> Task objective
Using the records below, copy exactly the part that opens with the line holding "(138, 548) = (120, 288): red" and closes with the line holding "(303, 262) = (267, 279): purple shoe -> none", minus the pictures.

> Raw data
↓

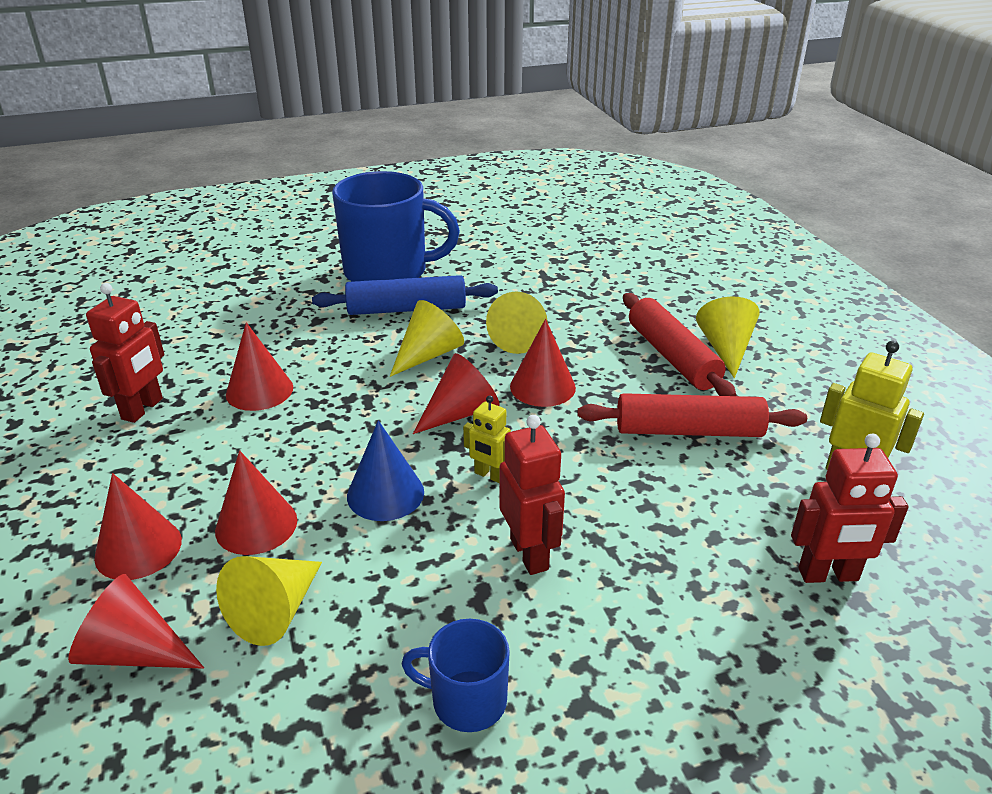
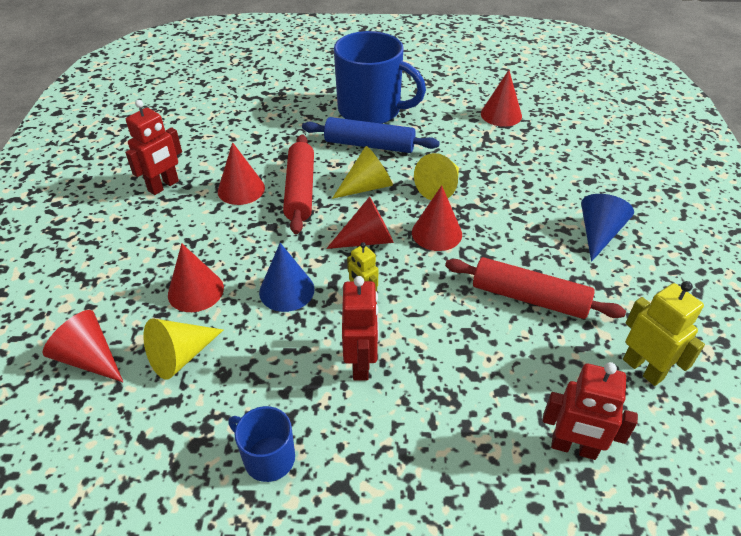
camera: 20 degrees right, 10 degrees up
(138, 548) = (120, 288): red cone -> red cone (501, 115)
(672, 356) = (551, 230): red rolling pin -> red rolling pin (300, 190)
(725, 349) = (598, 234): yellow cone -> blue cone

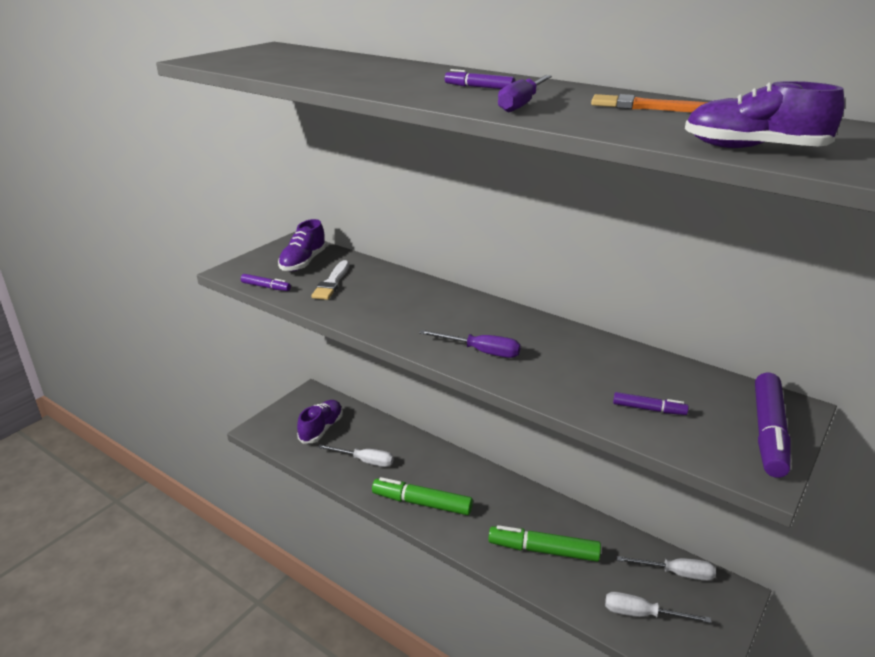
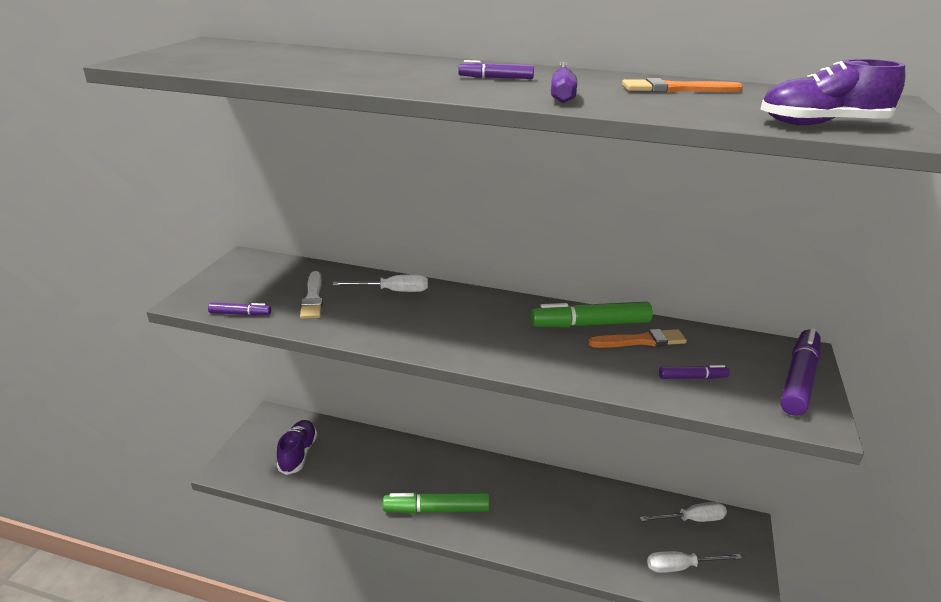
camera: 20 degrees left, 0 degrees up
(303, 262) = (267, 279): purple shoe -> none
(365, 461) = (359, 479): white screwdriver -> white screwdriver (393, 291)
(481, 352) = (510, 348): purple screwdriver -> none
(543, 550) = (571, 528): green marker -> green marker (590, 324)
(617, 367) = (641, 341): none -> orange brush
(768, 432) = (798, 379): purple marker -> purple marker turned 150 degrees counterclockwise

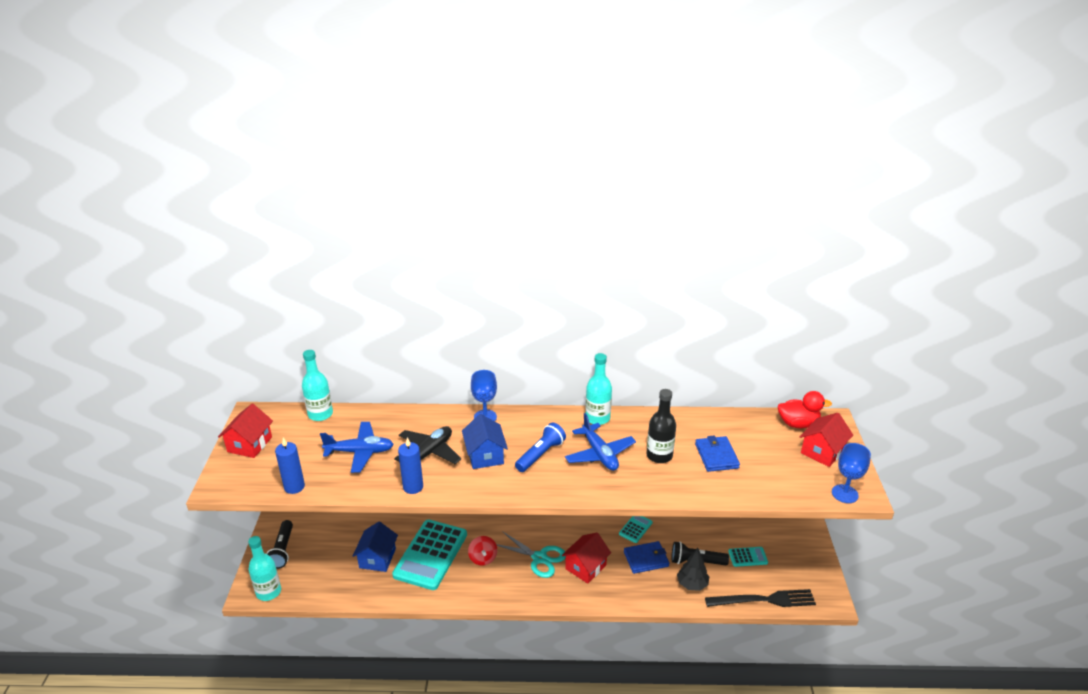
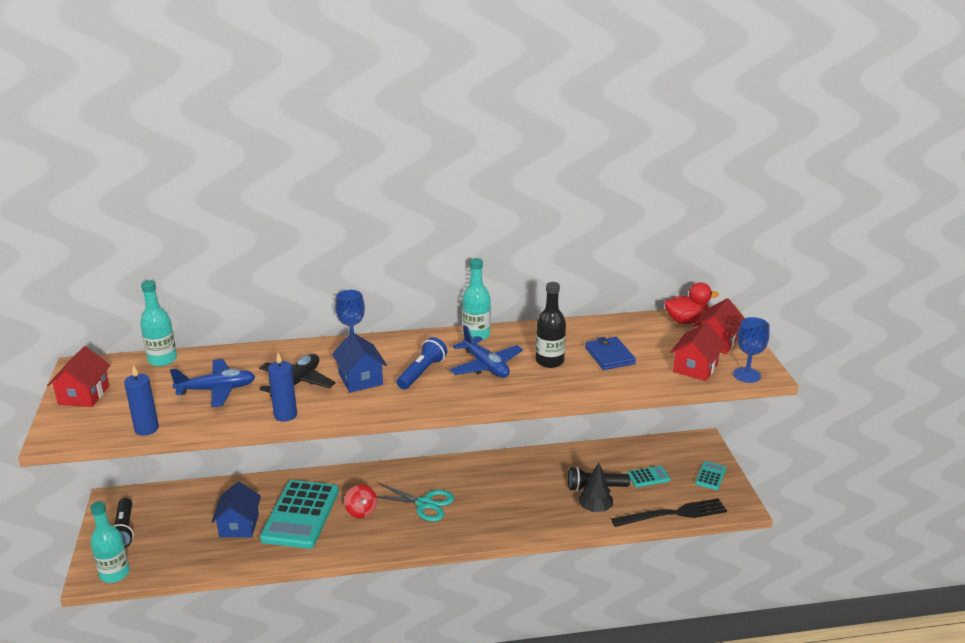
camera: 10 degrees left, 5 degrees down
(585, 567) = (477, 506): red house -> red house (695, 368)
(635, 528) = (524, 464): turquoise calculator -> turquoise calculator (710, 476)
(646, 559) = (541, 491): blue wallet -> none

↑

> Response box
(138, 548) = (120, 288): red cone -> red cone (501, 115)
(672, 356) = (551, 230): red rolling pin -> red rolling pin (300, 190)
(725, 349) = (598, 234): yellow cone -> blue cone

camera: 20 degrees left, 0 degrees up
(303, 262) = (267, 279): purple shoe -> none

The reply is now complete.